## Goal
Can you quote exactly the stretch of lines from the one with "Segment regions of" through the final line of the material, both ends included?

Stored data entries:
** BEGIN **

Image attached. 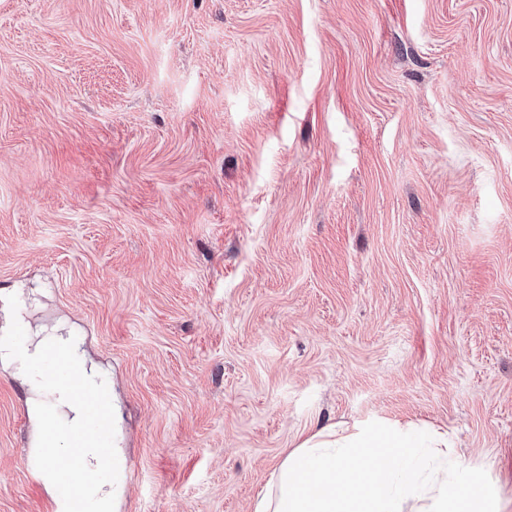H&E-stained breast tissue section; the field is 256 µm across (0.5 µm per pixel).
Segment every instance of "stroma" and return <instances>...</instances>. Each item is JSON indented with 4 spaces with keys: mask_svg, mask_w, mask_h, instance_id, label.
<instances>
[{
    "mask_svg": "<svg viewBox=\"0 0 512 512\" xmlns=\"http://www.w3.org/2000/svg\"><path fill=\"white\" fill-rule=\"evenodd\" d=\"M9 312L110 389L111 512H253L375 420L512 512V0H0ZM48 400L0 355V512Z\"/></svg>",
    "mask_w": 512,
    "mask_h": 512,
    "instance_id": "stroma-1",
    "label": "stroma"
}]
</instances>
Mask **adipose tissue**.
I'll return each instance as SVG.
<instances>
[{
	"mask_svg": "<svg viewBox=\"0 0 512 512\" xmlns=\"http://www.w3.org/2000/svg\"><path fill=\"white\" fill-rule=\"evenodd\" d=\"M448 432L335 423L283 459L254 512H494L483 482L449 478Z\"/></svg>",
	"mask_w": 512,
	"mask_h": 512,
	"instance_id": "1",
	"label": "adipose tissue"
}]
</instances>
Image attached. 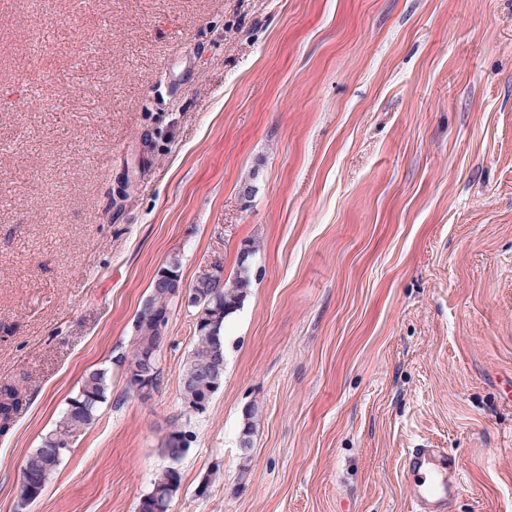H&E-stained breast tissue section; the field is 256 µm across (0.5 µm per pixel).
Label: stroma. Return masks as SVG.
<instances>
[{
	"label": "stroma",
	"instance_id": "obj_1",
	"mask_svg": "<svg viewBox=\"0 0 512 512\" xmlns=\"http://www.w3.org/2000/svg\"><path fill=\"white\" fill-rule=\"evenodd\" d=\"M251 244L222 387L113 373L42 496L22 464L130 349L156 272ZM0 512H411L401 462L456 455L448 512H512V0H0ZM255 406L249 459L243 412ZM206 495H198L200 484ZM25 404V394L13 384L0 386V434H6ZM181 483L179 470L170 466L165 467L155 478L153 487L139 502L138 512H169L173 493L177 491ZM163 486L168 491L167 499H156L153 495L155 487Z\"/></svg>",
	"mask_w": 512,
	"mask_h": 512
}]
</instances>
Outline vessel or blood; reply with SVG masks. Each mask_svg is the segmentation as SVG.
<instances>
[{
  "label": "vessel or blood",
  "instance_id": "b4317fda",
  "mask_svg": "<svg viewBox=\"0 0 512 512\" xmlns=\"http://www.w3.org/2000/svg\"><path fill=\"white\" fill-rule=\"evenodd\" d=\"M402 473L409 486L414 512H446L461 487L455 456L427 444L407 449Z\"/></svg>",
  "mask_w": 512,
  "mask_h": 512
}]
</instances>
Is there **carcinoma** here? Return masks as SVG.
I'll use <instances>...</instances> for the list:
<instances>
[{"label": "carcinoma", "instance_id": "obj_1", "mask_svg": "<svg viewBox=\"0 0 512 512\" xmlns=\"http://www.w3.org/2000/svg\"><path fill=\"white\" fill-rule=\"evenodd\" d=\"M217 277L210 280L206 293L214 295L210 303L196 306L193 339L194 344L180 372V377L194 376V382L179 381L181 402L194 404L212 397L214 390L210 380L198 370L217 356L224 354V326L227 319L244 303L251 288L250 265L238 261L234 275L224 277V269L214 268ZM175 290L156 287L151 282L150 291L143 300L133 322L134 336L132 351L121 352L116 364L122 369V376L141 363V358L151 348L157 346L158 323L168 324ZM110 388L108 372L102 369L86 373L76 396L70 398L68 407L51 432L41 438L38 448L28 455L35 471L38 486L46 488L55 473L60 459L49 449L69 439L75 432L90 426L97 417L101 405L106 401ZM25 404V394L13 384L0 386V434L9 431L15 416ZM181 436L186 446H191L194 434L189 430L176 429L168 433L162 452L172 458L175 436ZM181 483V474L171 467L164 468L155 478L153 486H163L168 495H173ZM171 499H157L148 492L139 502L138 512H170Z\"/></svg>", "mask_w": 512, "mask_h": 512}]
</instances>
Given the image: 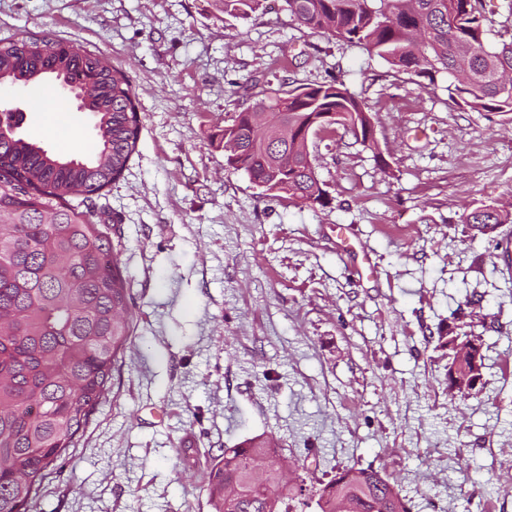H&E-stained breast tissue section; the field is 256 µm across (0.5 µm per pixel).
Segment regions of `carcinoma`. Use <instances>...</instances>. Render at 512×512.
<instances>
[{"label":"carcinoma","instance_id":"cac0c4a2","mask_svg":"<svg viewBox=\"0 0 512 512\" xmlns=\"http://www.w3.org/2000/svg\"><path fill=\"white\" fill-rule=\"evenodd\" d=\"M224 12L247 19L261 0H220ZM300 26L333 36L341 45L376 55L393 68L433 85L449 80L448 92L463 109L512 112V0L496 20L485 0H282ZM51 72L88 93V112L98 150L66 156L25 138L11 123L0 129V512H30L56 462L75 447L89 416L110 391L132 340L129 295L103 225L90 211L69 204L117 182L137 148L140 123L126 74L84 45L39 35L0 40V80L43 81ZM250 104L223 139L239 150L238 166L253 182L280 177L282 194L324 207L329 198L308 148L327 129L320 117L355 142L376 145L373 116L365 100L332 79L288 90L252 93ZM483 235L512 223V210L485 205L463 215ZM277 453L255 436L205 463L214 512L281 510L292 494L274 464L262 474L258 462ZM409 512L395 484L371 468L337 470L318 489L317 512Z\"/></svg>","mask_w":512,"mask_h":512}]
</instances>
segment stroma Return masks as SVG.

** END **

## Correct response
Segment regions of `carcinoma`. Use <instances>...</instances>. Render at 512×512.
<instances>
[{"label":"carcinoma","instance_id":"cac0c4a2","mask_svg":"<svg viewBox=\"0 0 512 512\" xmlns=\"http://www.w3.org/2000/svg\"><path fill=\"white\" fill-rule=\"evenodd\" d=\"M224 12L247 19L261 0H220ZM300 26L333 36L341 45L376 55L393 68L433 85L449 80L448 92L463 109L512 112V0L496 20L485 0H282ZM51 72L88 93V112L98 150L66 156L25 138L11 123L0 129V512H30L56 462L75 447L89 416L110 391L132 340L129 295L103 225L90 211L69 204L117 182L137 148L140 123L126 74L84 45L39 35L0 40V80L43 81ZM250 104L223 139L239 150L238 166L253 182L280 177L282 194L324 207L329 198L308 148L327 129L320 117L355 142L376 145L373 116L365 100L332 79L288 90L252 93ZM483 235L512 223V210L485 205L463 215ZM277 453L255 436L205 463L214 512L281 510L292 494L274 464L262 474L258 462ZM409 512L395 484L371 468L337 470L318 489L317 512Z\"/></svg>","mask_w":512,"mask_h":512}]
</instances>
segment stroma Return masks as SVG.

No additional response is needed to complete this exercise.